### EXTRACTED DATA:
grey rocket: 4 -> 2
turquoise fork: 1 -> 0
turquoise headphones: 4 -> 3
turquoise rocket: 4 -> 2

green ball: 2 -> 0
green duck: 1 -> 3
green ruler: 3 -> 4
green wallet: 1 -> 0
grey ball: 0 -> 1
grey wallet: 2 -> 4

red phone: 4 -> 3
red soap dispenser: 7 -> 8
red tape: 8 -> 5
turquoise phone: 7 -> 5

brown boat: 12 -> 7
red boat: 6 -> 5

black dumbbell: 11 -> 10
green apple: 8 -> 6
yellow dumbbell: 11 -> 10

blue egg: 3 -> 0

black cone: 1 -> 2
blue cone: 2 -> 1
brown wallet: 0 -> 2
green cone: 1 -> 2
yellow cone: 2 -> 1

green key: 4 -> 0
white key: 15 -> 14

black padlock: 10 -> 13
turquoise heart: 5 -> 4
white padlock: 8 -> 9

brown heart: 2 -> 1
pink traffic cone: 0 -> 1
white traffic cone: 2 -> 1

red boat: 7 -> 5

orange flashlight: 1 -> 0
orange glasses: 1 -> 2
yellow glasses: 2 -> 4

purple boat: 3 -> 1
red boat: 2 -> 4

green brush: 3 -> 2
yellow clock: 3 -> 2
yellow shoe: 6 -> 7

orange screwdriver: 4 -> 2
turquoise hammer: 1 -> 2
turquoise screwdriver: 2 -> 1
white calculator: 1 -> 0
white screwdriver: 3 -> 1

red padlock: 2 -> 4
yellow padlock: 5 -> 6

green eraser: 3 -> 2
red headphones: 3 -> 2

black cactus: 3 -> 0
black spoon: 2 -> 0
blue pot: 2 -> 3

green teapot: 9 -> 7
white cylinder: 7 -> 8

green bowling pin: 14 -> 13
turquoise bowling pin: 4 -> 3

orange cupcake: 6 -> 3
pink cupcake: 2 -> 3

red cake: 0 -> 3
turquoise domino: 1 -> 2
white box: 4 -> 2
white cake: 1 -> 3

### WHAT YOU ARE ASKED TO DO:
Every line holding the word "black" should be copied out of the records above.

### THE COMPLETED TASK:
black dumbbell: 11 -> 10
black cone: 1 -> 2
black padlock: 10 -> 13
black cactus: 3 -> 0
black spoon: 2 -> 0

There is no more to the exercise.